_Work request_
Sift the material for lines containing "turned", and return them.

==== Input ====

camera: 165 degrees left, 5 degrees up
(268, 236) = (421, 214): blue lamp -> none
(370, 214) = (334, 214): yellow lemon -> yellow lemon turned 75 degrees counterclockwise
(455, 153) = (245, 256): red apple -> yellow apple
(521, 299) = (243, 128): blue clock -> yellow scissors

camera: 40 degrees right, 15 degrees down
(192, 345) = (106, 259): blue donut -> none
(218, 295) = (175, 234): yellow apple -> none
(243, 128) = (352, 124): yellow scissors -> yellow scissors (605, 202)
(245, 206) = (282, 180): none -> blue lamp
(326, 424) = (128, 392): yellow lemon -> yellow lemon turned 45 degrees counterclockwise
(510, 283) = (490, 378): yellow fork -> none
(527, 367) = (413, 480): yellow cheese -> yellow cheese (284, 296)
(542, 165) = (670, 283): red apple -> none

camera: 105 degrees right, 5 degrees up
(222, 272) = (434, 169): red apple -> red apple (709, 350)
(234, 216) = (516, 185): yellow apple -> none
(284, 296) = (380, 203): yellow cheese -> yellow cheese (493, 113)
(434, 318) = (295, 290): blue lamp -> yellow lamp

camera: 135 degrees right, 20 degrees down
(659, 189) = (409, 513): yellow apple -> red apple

====
==== Input ====

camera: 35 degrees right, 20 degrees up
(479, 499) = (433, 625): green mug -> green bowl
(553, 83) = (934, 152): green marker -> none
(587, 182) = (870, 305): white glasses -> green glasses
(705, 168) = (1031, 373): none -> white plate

====
==== Input ====

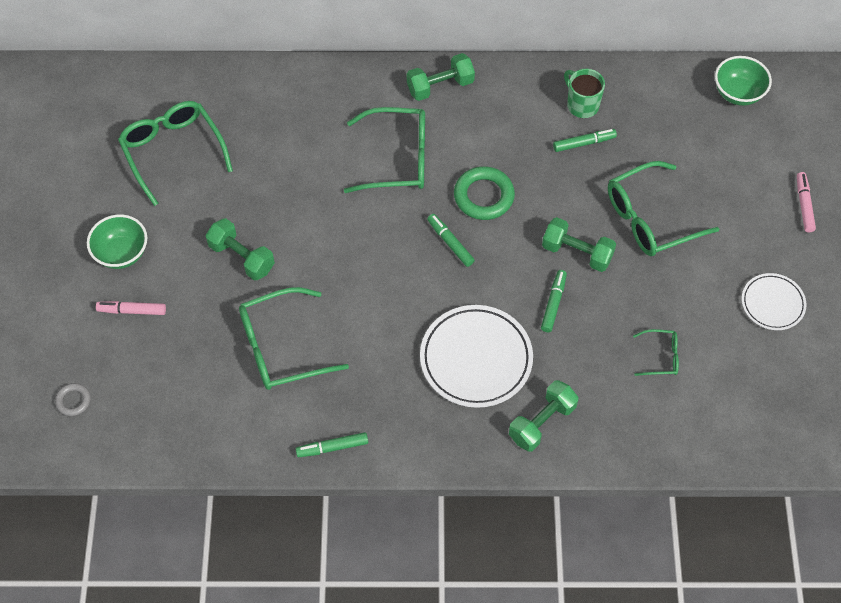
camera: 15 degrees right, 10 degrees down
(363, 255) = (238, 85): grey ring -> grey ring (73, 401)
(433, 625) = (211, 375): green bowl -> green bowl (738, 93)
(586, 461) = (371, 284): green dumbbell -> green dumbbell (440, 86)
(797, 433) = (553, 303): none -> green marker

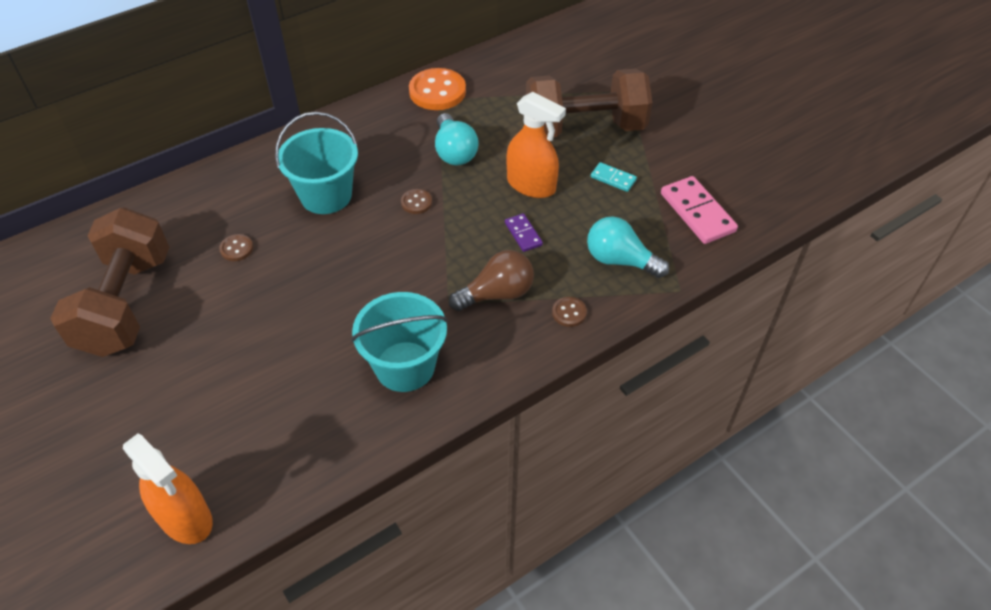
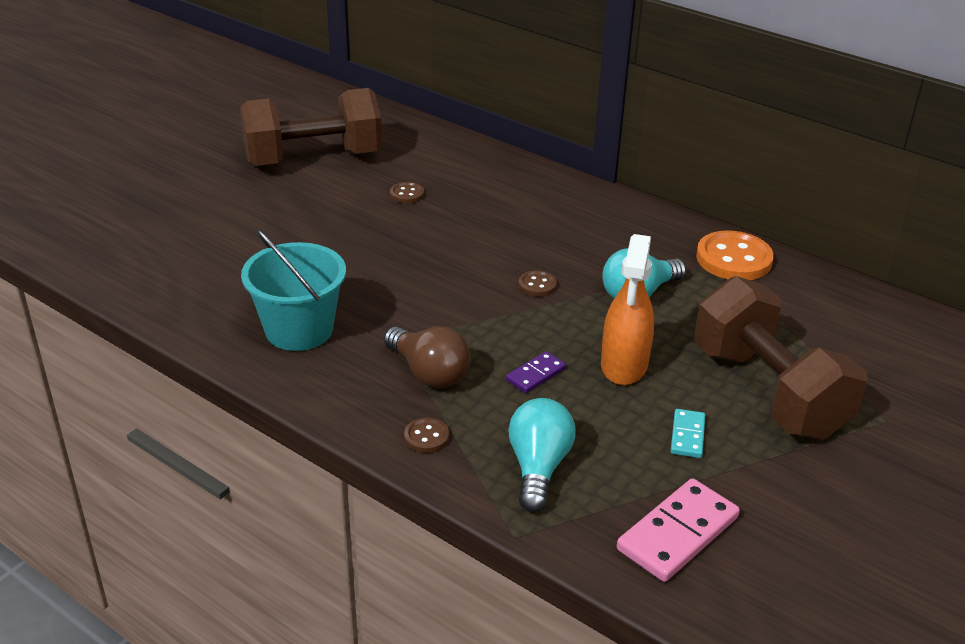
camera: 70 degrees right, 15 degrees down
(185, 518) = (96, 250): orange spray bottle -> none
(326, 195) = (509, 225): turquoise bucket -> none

====

_Expected output_
(370, 214) = (334, 214): yellow lemon -> yellow lemon turned 75 degrees counterclockwise
(326, 424) = (128, 392): yellow lemon -> yellow lemon turned 45 degrees counterclockwise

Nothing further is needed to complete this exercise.